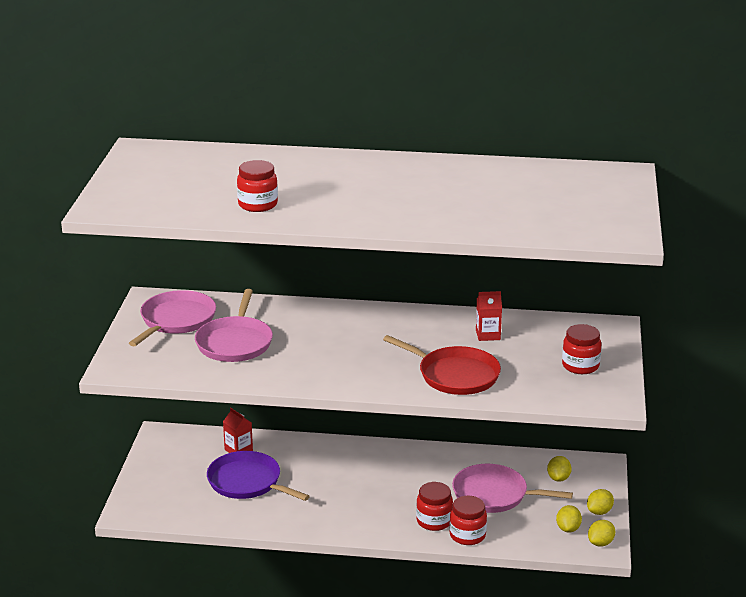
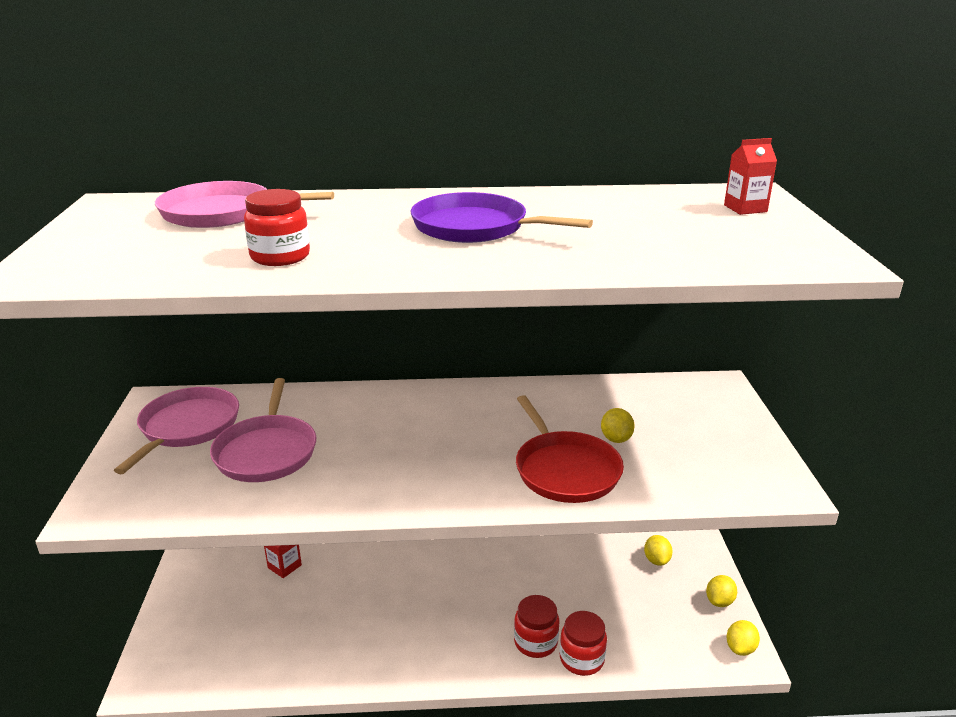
camera: 10 degrees left, 0 degrees up
(247, 482) = (298, 612): purple pan -> purple pan (475, 227)
(455, 375) = (565, 470): red pan -> red pan turned 45 degrees clockwise
(488, 335) = (583, 409): red carton -> red carton (745, 208)
(494, 495) = (593, 592): pink pan -> pink pan (222, 213)
(568, 529) = (695, 631): yellow lemon -> yellow lemon (616, 439)
(580, 366) = (712, 440): red jar -> none

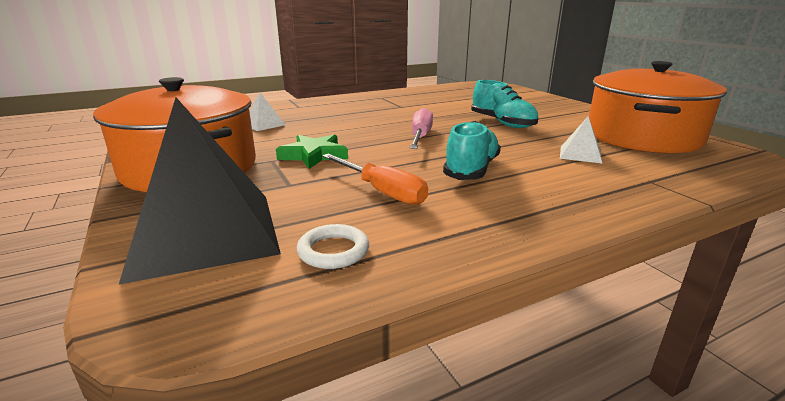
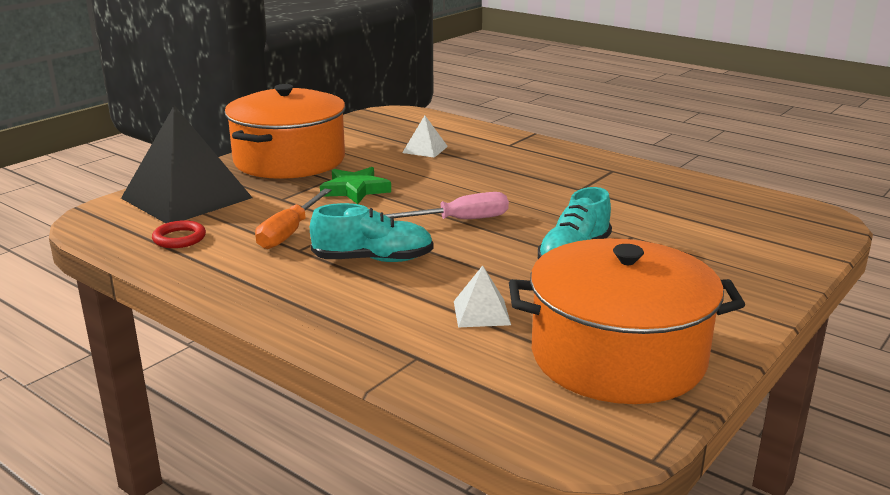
camera: 65 degrees right, 0 degrees up
(333, 251) = (179, 238): white ring -> red ring

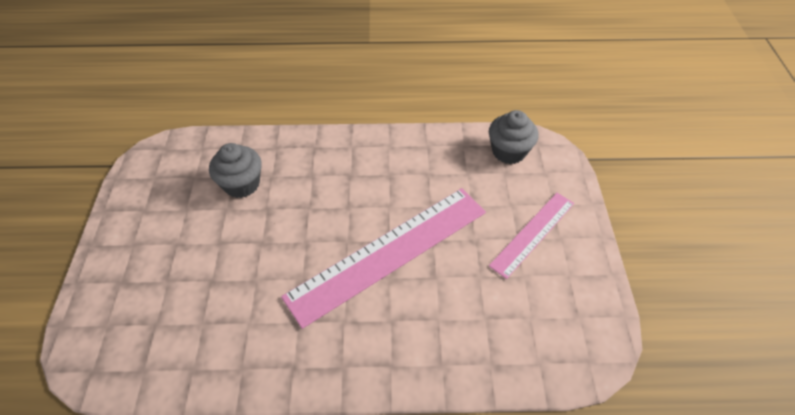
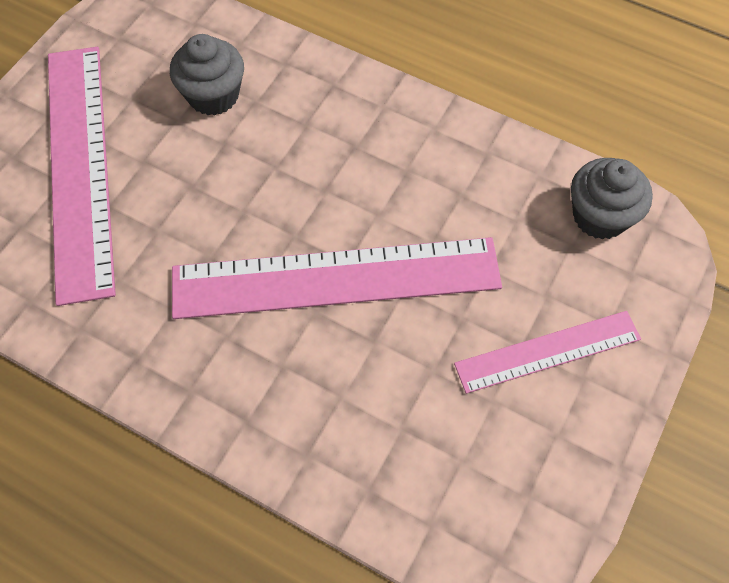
camera: 30 degrees right, 10 degrees up
(176, 266) = (79, 167): none -> pink ruler

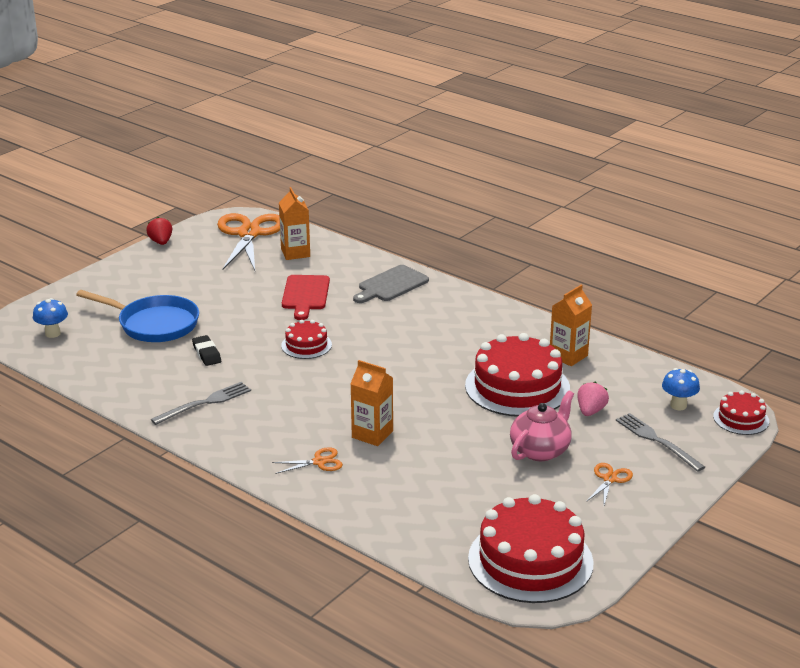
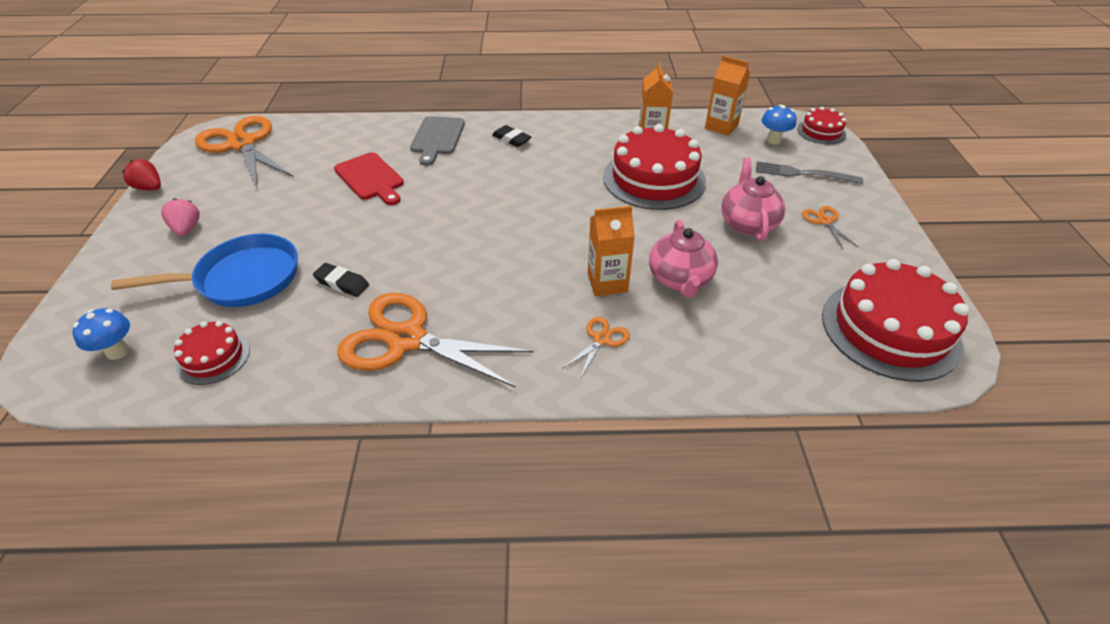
camera: 40 degrees left, 15 degrees up
(205, 403) = (407, 339): grey fork -> orange scissors
(295, 253) = (312, 144): orange carton -> orange carton (721, 126)
(306, 345) = (433, 225): red cake -> red cake (213, 357)
(426, 457) = (680, 279): none -> pink teapot
(447, 309) = (511, 139): none -> black eraser
(590, 411) = (730, 173): pink strawberry -> pink strawberry (187, 229)

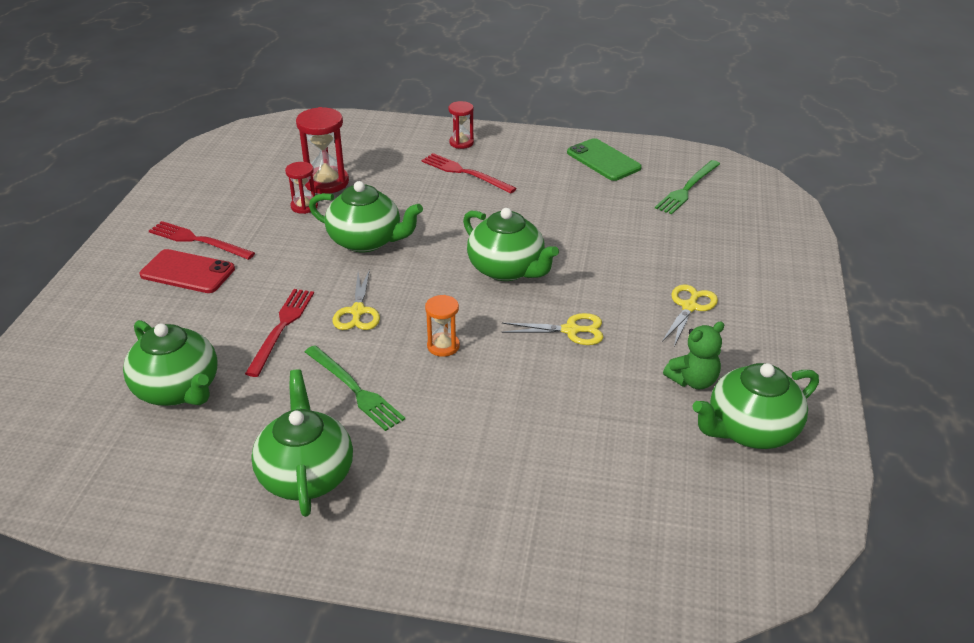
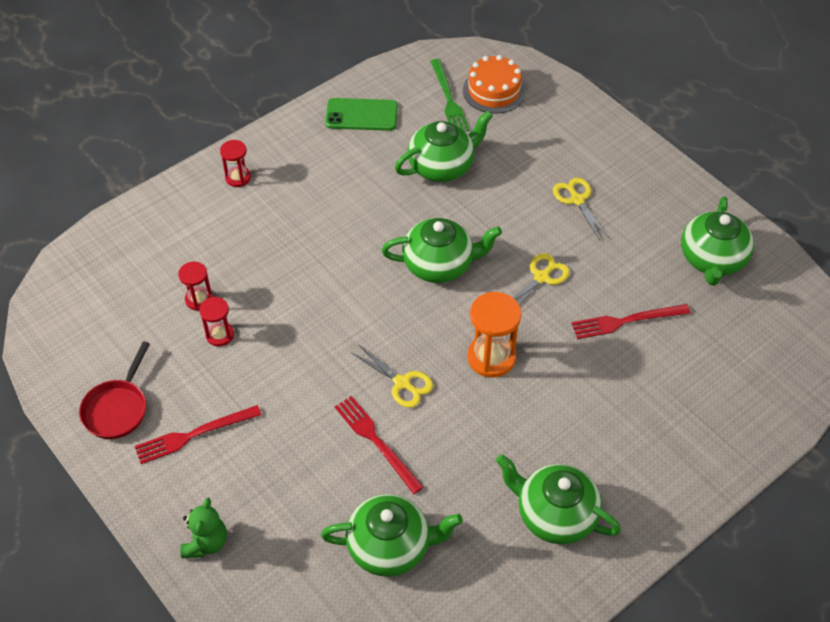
camera: 50 degrees left, 15 degrees up
(187, 272) = (235, 465): red phone -> none
(189, 199) = (117, 409): none -> red pan
(326, 182) = (199, 299): red hourglass -> red hourglass, size x0.59
(355, 389) = (491, 437): green fork -> none
(366, 241) = (315, 324): green teapot -> green teapot (442, 166)
(443, 346) = (491, 357): orange hourglass -> orange hourglass, size x1.70
(465, 173) = (286, 205): red fork -> red fork (626, 321)
(693, 381) = (647, 253): green teddy bear -> green teddy bear (206, 543)
(735, 205) = (494, 91): none -> orange cake

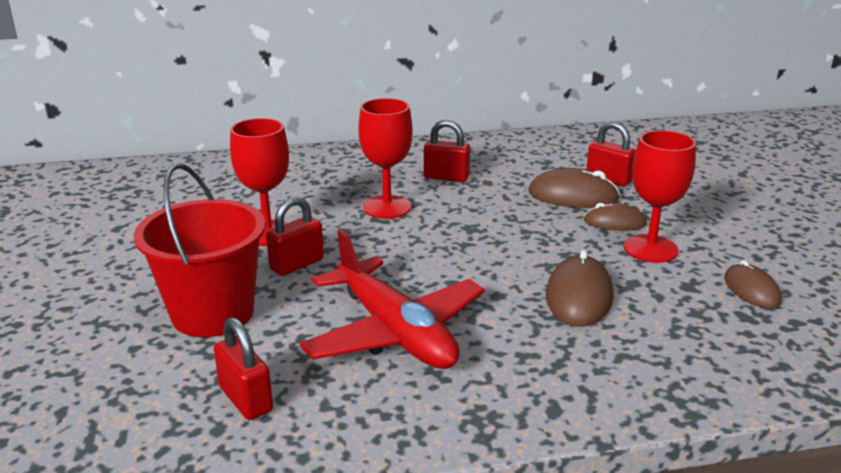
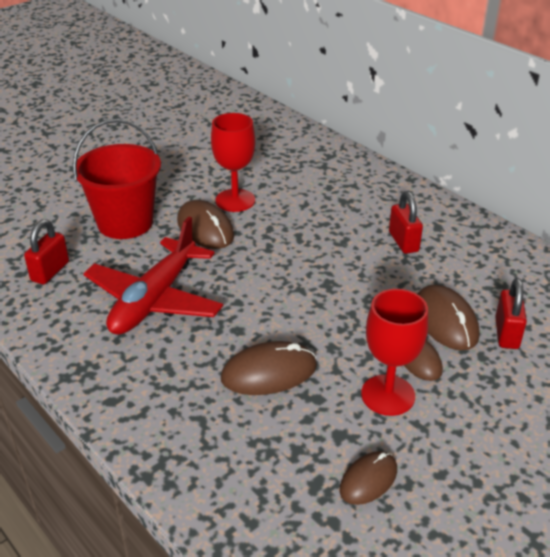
camera: 60 degrees right, 10 degrees up
(297, 264) = (205, 228): red padlock -> brown mouse
(387, 207) = (321, 233): red goblet -> none

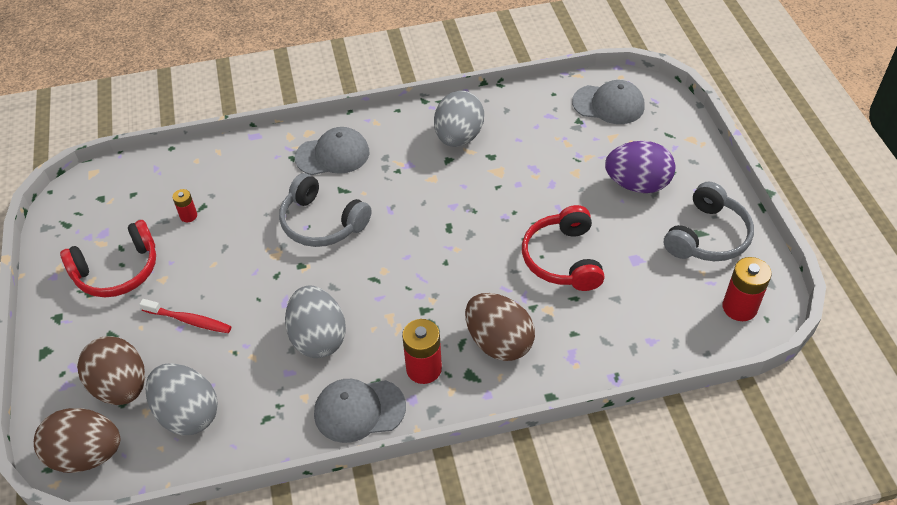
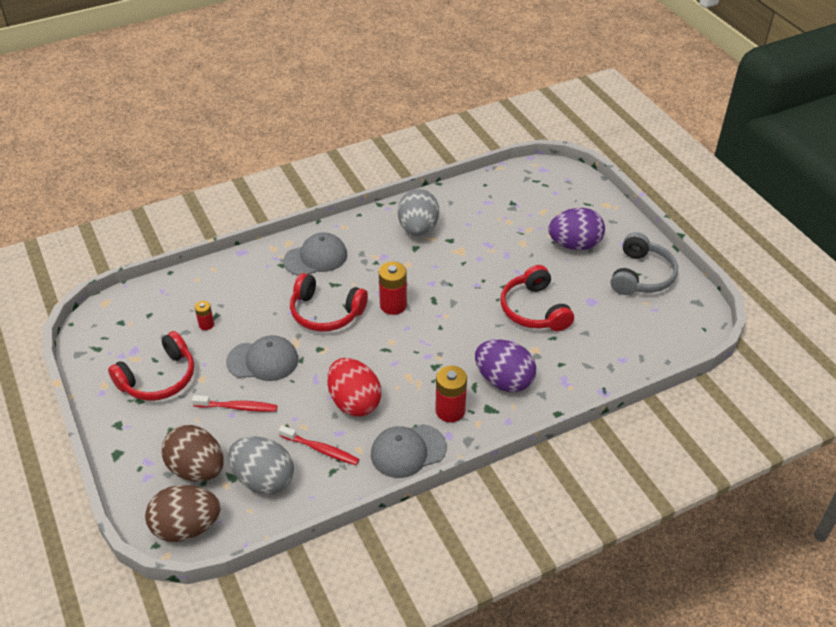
camera: 15 degrees left, 5 degrees down
(262, 389) = (321, 449): none -> red toothbrush
(318, 338) = (354, 402): grey egg -> red egg
(322, 223) = (325, 313): grey headphones -> red headphones
(498, 342) = (504, 380): brown egg -> purple egg
(608, 104) = (532, 187): grey cap -> grey cap (263, 361)
(739, 307) = (681, 324): red battery -> red battery (393, 305)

● WHAT IS BEING ASKED
Please transcribe the lines from the one containing "camera: 15 degrees left, 5 degrees down" through the last line of the records. Include both ends and nothing else.

● TASK ANSWER
camera: 15 degrees left, 5 degrees down
(262, 389) = (321, 449): none -> red toothbrush
(318, 338) = (354, 402): grey egg -> red egg
(322, 223) = (325, 313): grey headphones -> red headphones
(498, 342) = (504, 380): brown egg -> purple egg
(608, 104) = (532, 187): grey cap -> grey cap (263, 361)
(739, 307) = (681, 324): red battery -> red battery (393, 305)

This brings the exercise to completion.